### [Instructions to follow]
Go through the listing below from the line containing "J2 pin 3: N13 -> GND" to its last line, retyping each line exactly and nothing else.

'''

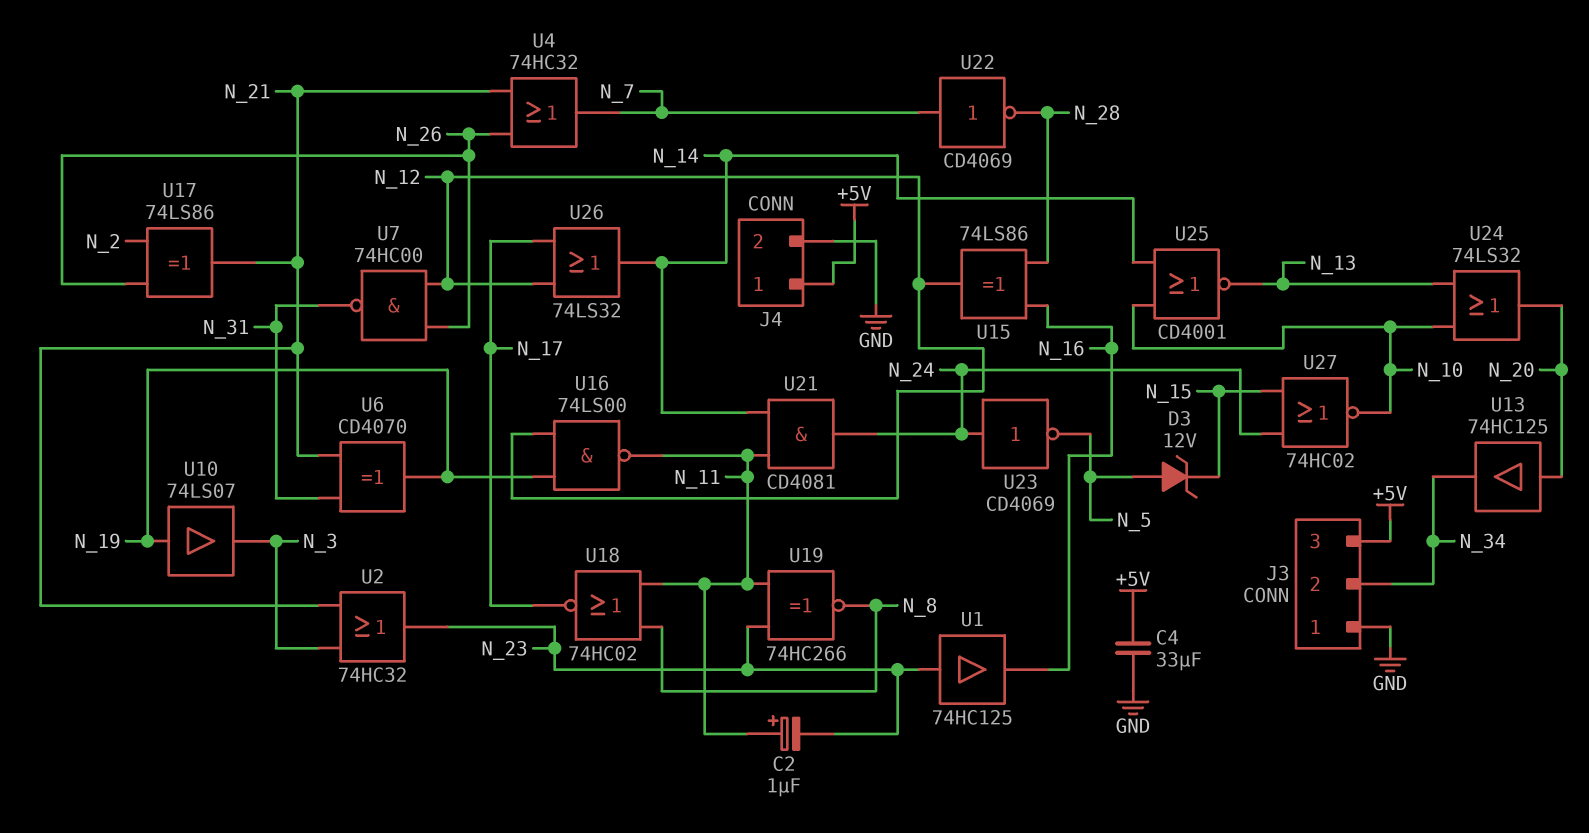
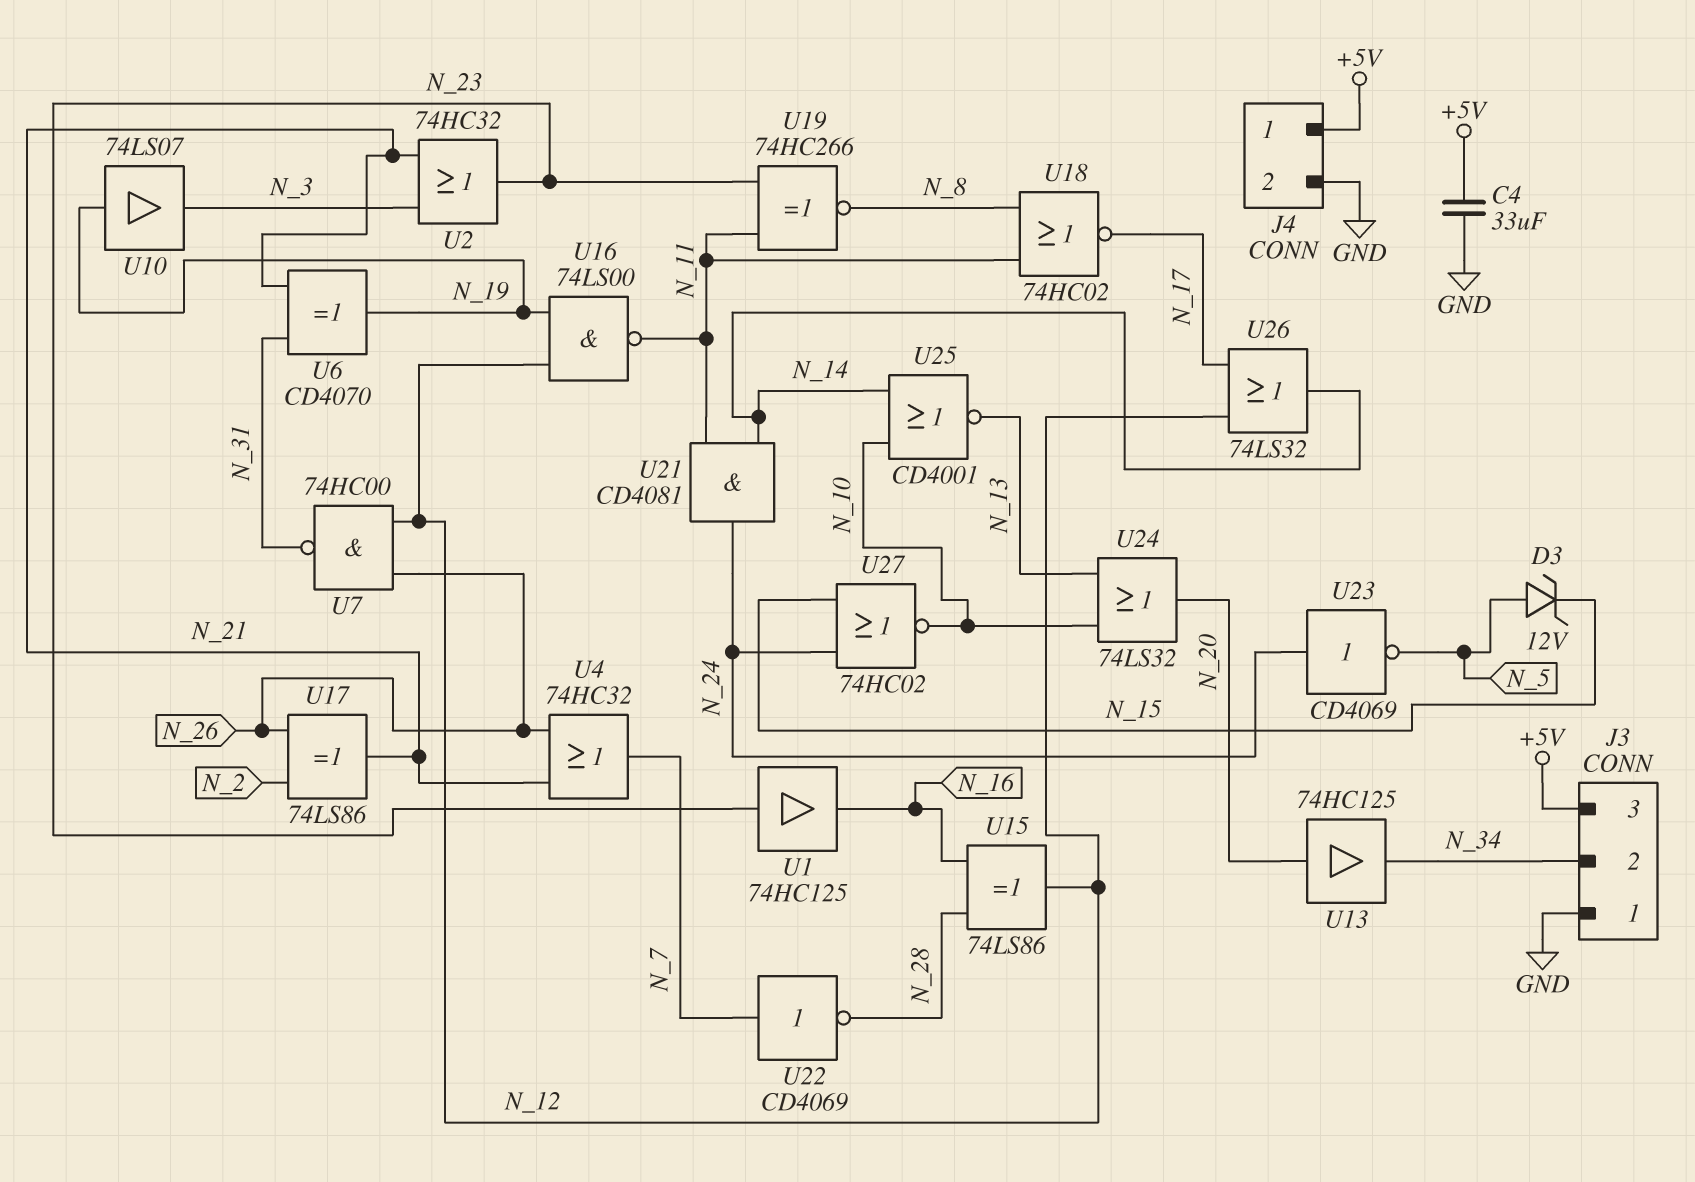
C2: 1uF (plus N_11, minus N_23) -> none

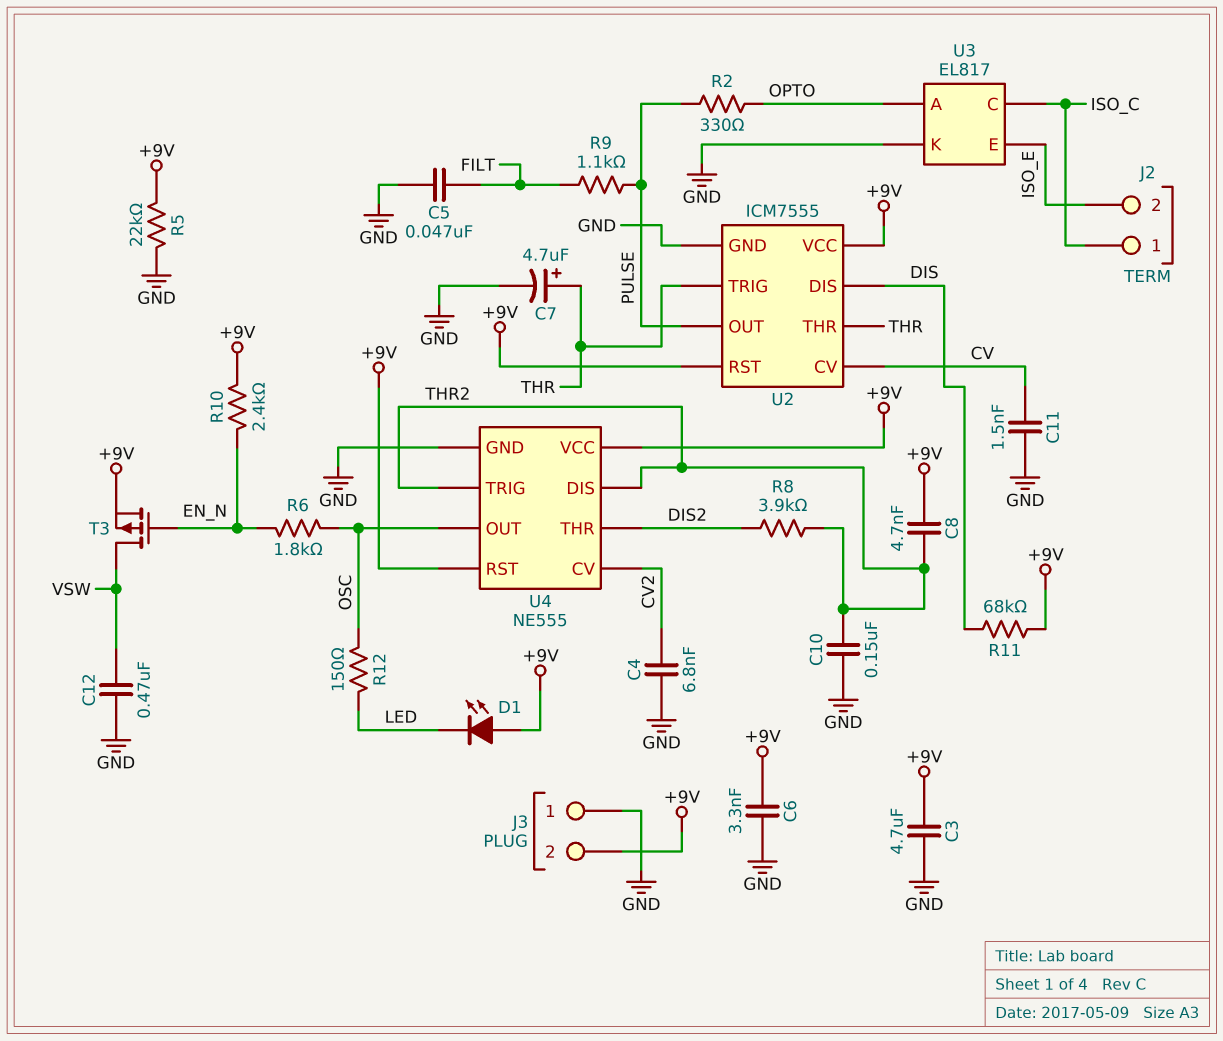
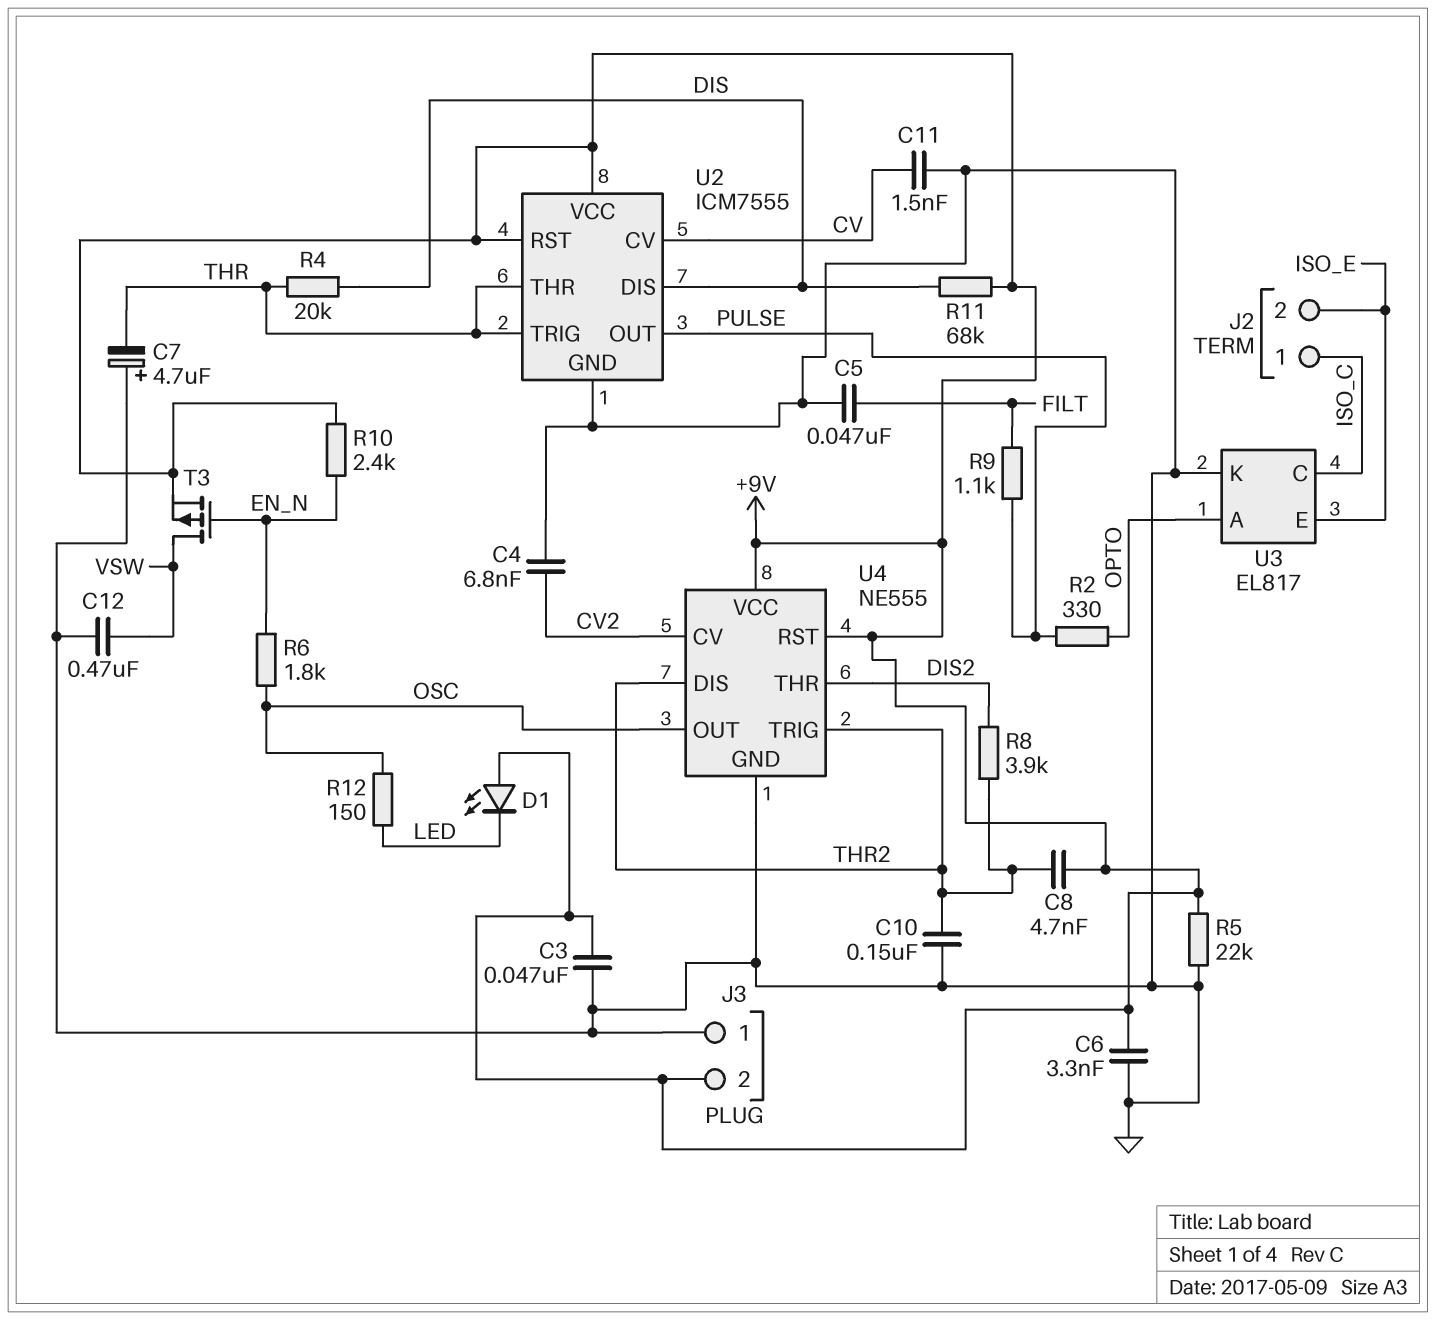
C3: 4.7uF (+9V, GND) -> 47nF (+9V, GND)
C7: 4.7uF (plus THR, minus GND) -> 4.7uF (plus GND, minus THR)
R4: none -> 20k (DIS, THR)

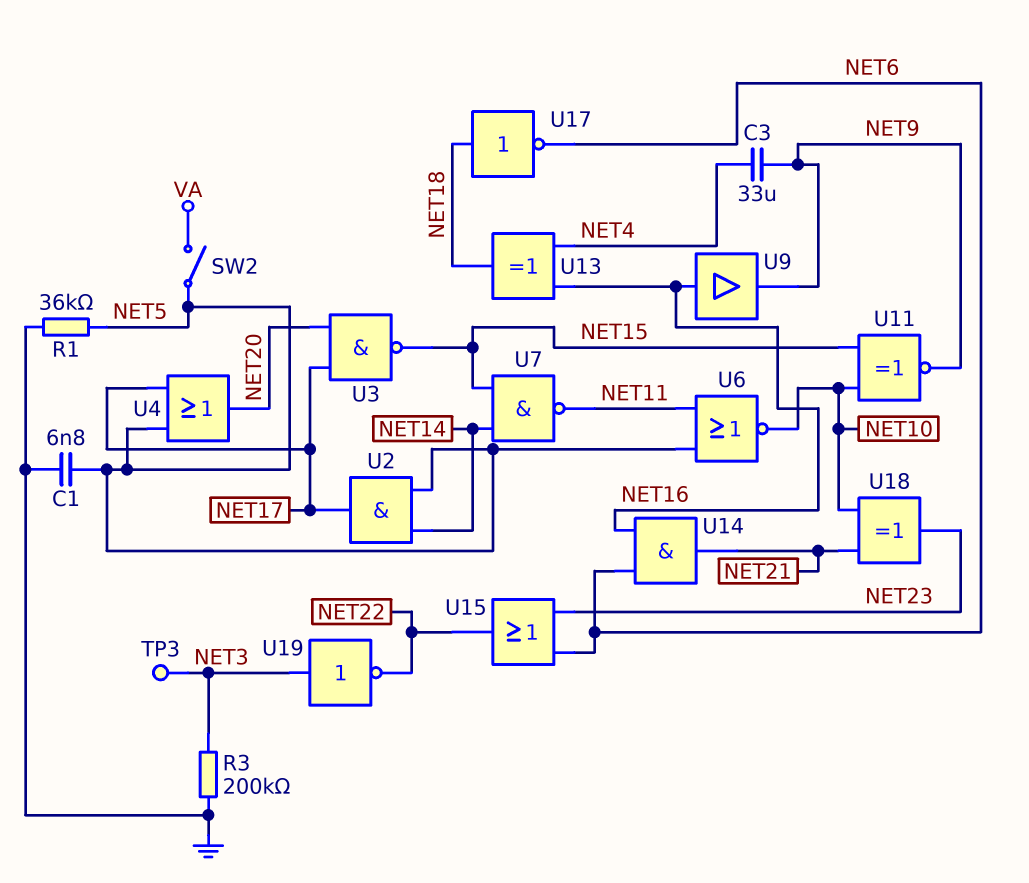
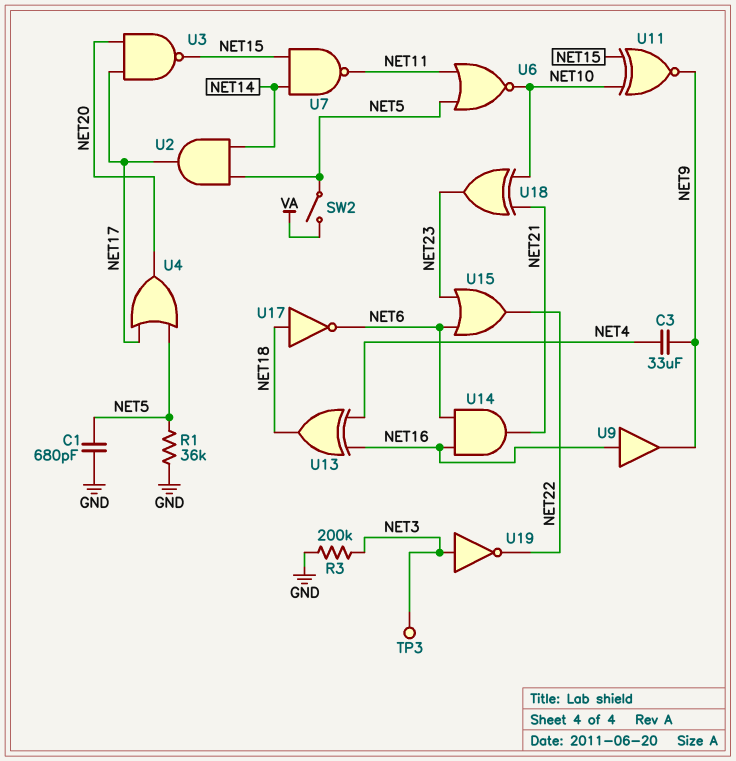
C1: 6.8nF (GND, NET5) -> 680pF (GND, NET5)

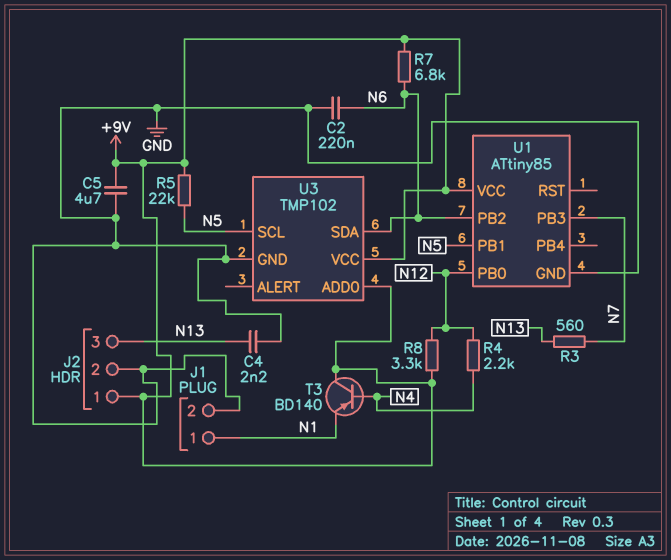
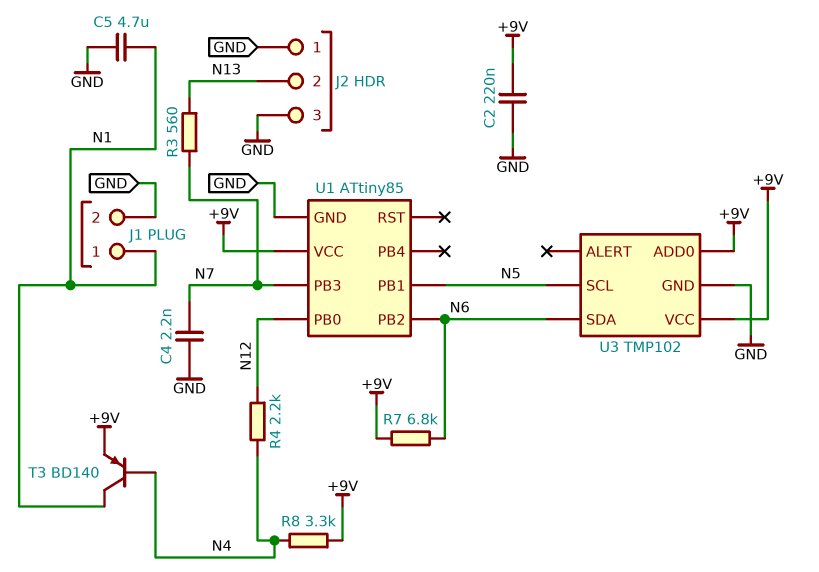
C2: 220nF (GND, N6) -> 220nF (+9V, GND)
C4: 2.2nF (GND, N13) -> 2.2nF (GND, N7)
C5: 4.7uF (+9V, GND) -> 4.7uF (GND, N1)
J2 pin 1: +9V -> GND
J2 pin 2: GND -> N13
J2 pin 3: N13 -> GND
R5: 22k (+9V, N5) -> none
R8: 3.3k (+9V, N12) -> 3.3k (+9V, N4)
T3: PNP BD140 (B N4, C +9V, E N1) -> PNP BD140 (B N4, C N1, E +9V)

'''

### [Response box]
J2 pin 3: N13 -> GND
R5: 22k (+9V, N5) -> none
R8: 3.3k (+9V, N12) -> 3.3k (+9V, N4)
T3: PNP BD140 (B N4, C +9V, E N1) -> PNP BD140 (B N4, C N1, E +9V)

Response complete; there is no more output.